>>>

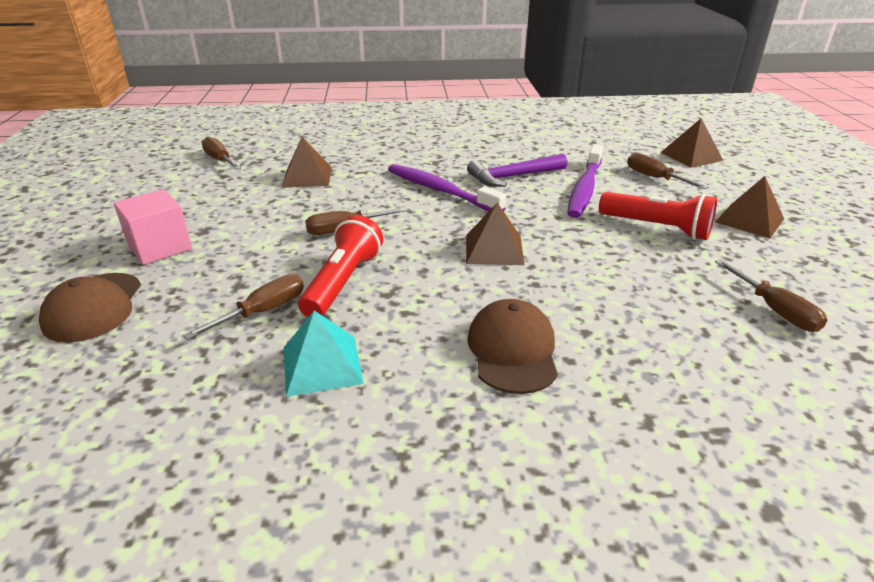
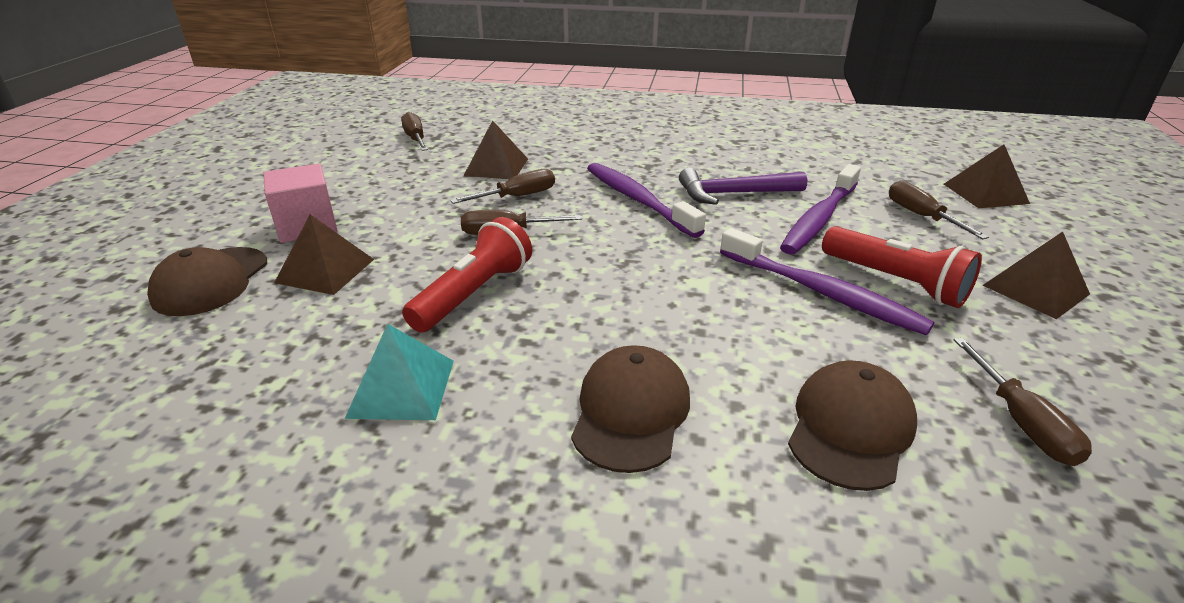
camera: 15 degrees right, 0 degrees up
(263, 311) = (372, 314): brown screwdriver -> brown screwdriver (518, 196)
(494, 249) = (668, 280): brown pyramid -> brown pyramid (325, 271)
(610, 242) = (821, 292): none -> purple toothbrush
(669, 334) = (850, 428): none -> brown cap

<<<
>>>

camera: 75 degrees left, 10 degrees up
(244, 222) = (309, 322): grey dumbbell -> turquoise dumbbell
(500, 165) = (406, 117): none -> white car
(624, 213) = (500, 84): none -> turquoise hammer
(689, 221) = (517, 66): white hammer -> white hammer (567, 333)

<<<

* Directions for this task *
Only the lines above from the line containing "(244, 222) = (309, 322): grey" through the line containing "(689, 221) = (517, 66): white" should be retyped, exactly and with both ends included.

* Task result *
(244, 222) = (309, 322): grey dumbbell -> turquoise dumbbell
(500, 165) = (406, 117): none -> white car
(624, 213) = (500, 84): none -> turquoise hammer
(689, 221) = (517, 66): white hammer -> white hammer (567, 333)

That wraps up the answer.